:: Task prompt ::
From the line containing "(200, 150) = (362, 136): purple" to the last line of the records below, repeat every line exactly and add nothing else.

Supplied material Block Start

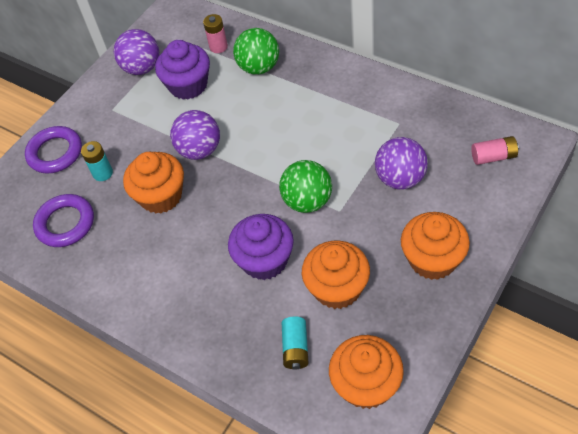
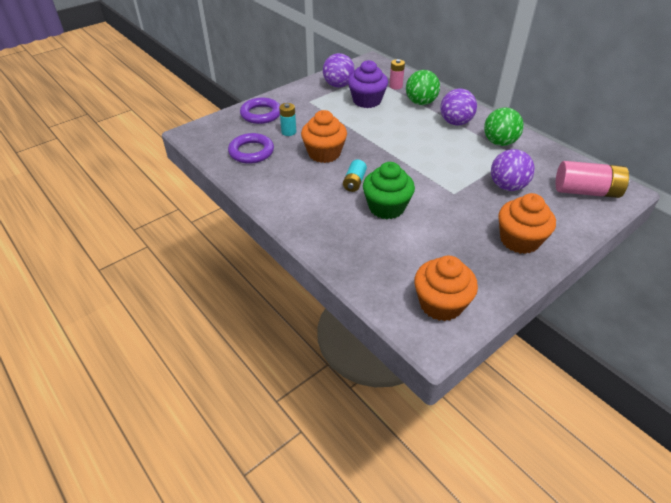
camera: 10 degrees right, 10 degrees down
(200, 150) = (362, 136): purple ball -> purple ball (455, 122)
(264, 260) = (386, 207): purple cupcake -> green cupcake
(296, 348) = (392, 265): turquoise battery -> turquoise battery (354, 182)
(307, 201) = (431, 182): green ball -> green ball (499, 142)
(337, 288) = (437, 238): orange cupcake -> none
(493, 157) = (586, 191): pink battery -> pink battery, size x1.79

Supplied material Block End

:: Answer below ::
(200, 150) = (362, 136): purple ball -> purple ball (455, 122)
(264, 260) = (386, 207): purple cupcake -> green cupcake
(296, 348) = (392, 265): turquoise battery -> turquoise battery (354, 182)
(307, 201) = (431, 182): green ball -> green ball (499, 142)
(337, 288) = (437, 238): orange cupcake -> none
(493, 157) = (586, 191): pink battery -> pink battery, size x1.79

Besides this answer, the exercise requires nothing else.